═════ DATA FOR PROCESSING ═════

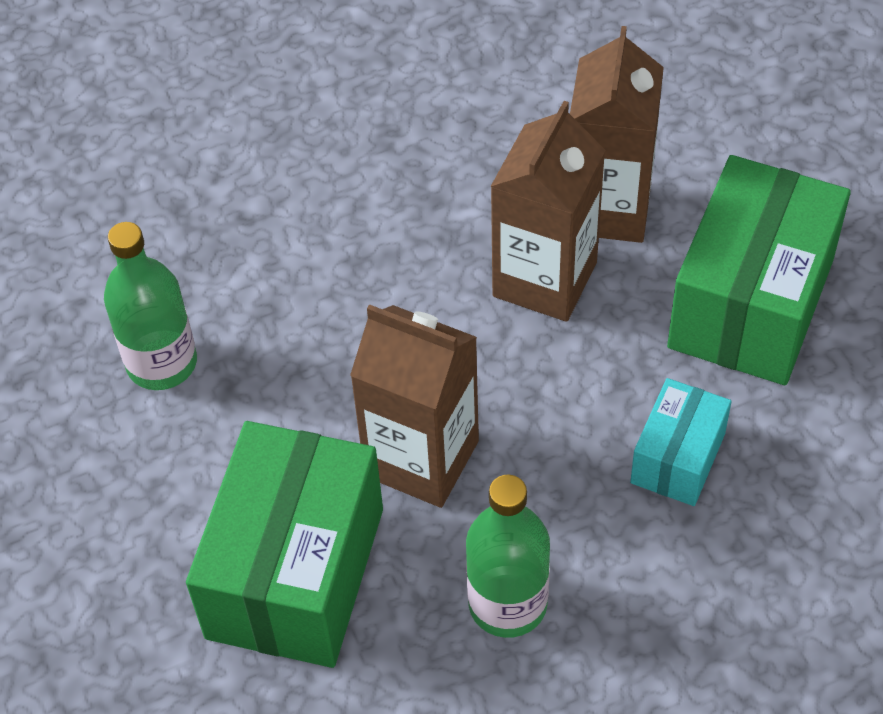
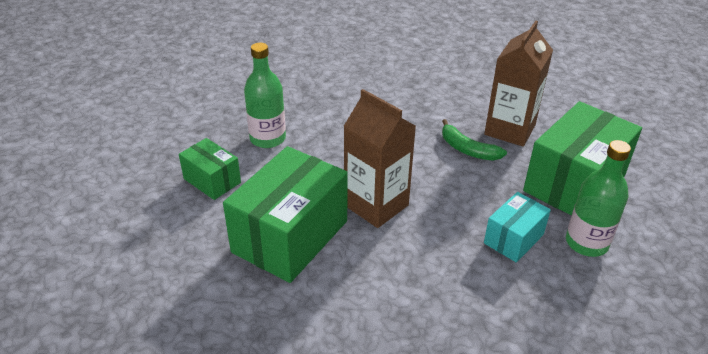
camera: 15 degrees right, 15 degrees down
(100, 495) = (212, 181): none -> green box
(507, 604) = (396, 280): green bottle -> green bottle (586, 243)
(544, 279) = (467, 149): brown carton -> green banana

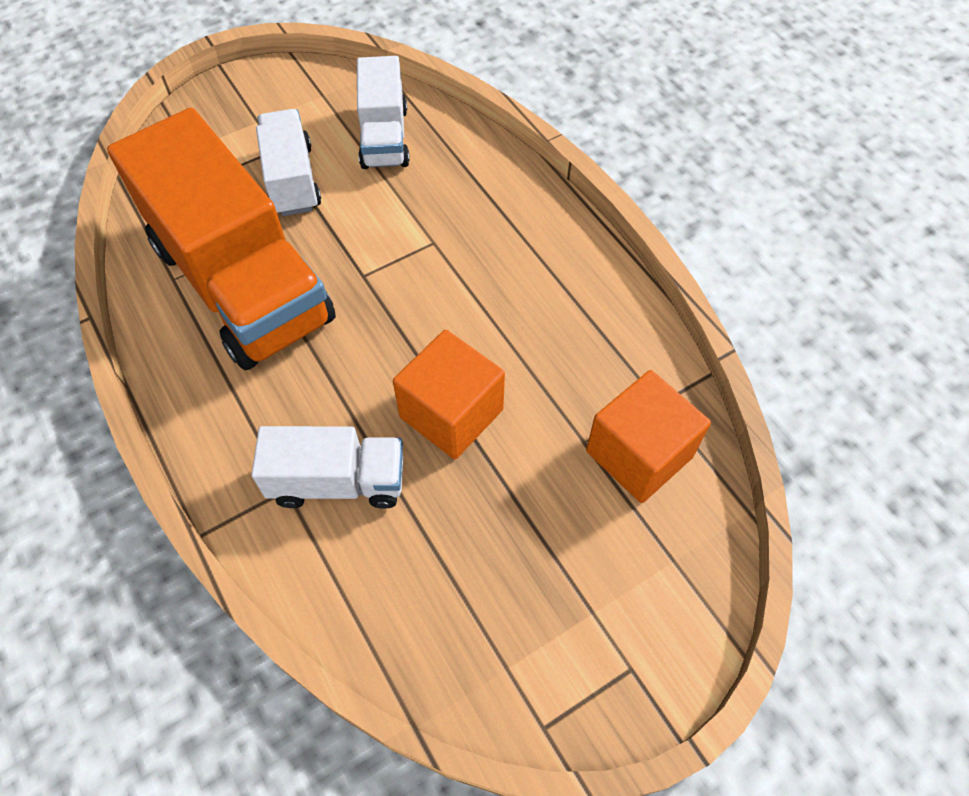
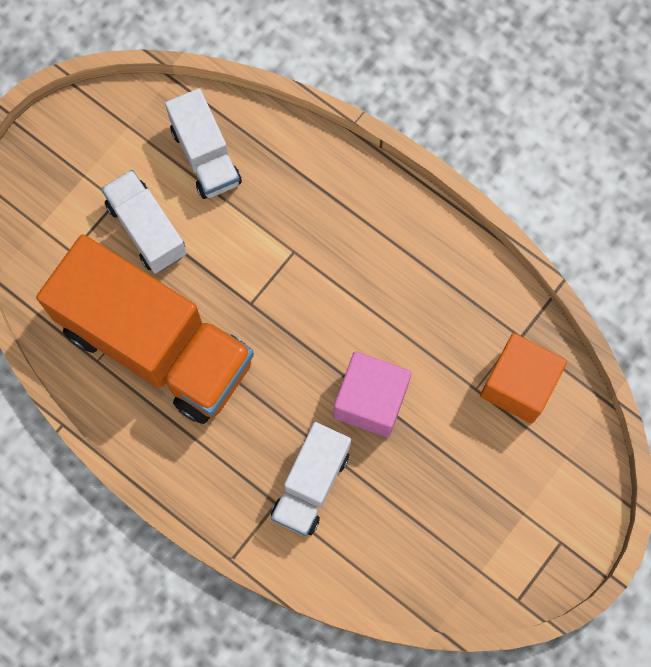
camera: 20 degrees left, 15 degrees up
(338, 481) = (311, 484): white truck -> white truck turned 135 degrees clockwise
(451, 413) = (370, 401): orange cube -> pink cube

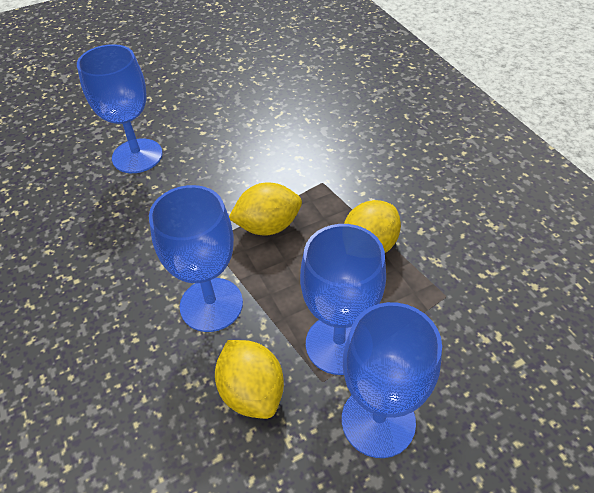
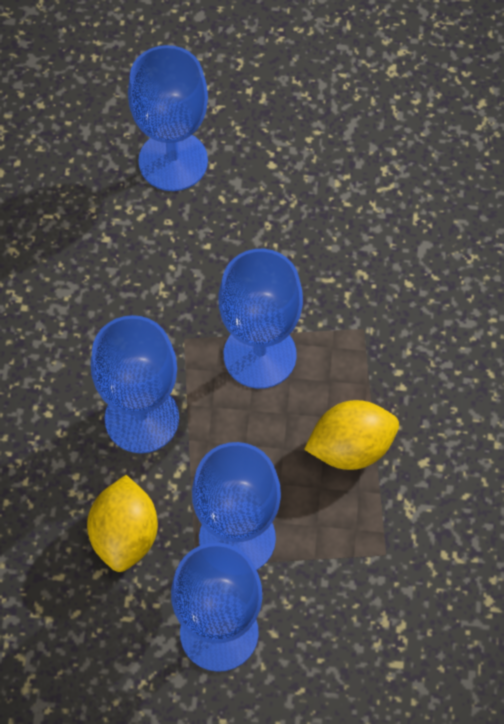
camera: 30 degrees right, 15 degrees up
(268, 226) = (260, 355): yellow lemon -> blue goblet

═════

▶ **WHAT IS NEEDED**
All lines from the one containing "(451, 413) = (370, 401): orange" through the end of the entries above must be given again exactly, with every picture omitted.

▶ **ANSWER AREA**
(451, 413) = (370, 401): orange cube -> pink cube

camera: 30 degrees right, 15 degrees up
(268, 226) = (260, 355): yellow lemon -> blue goblet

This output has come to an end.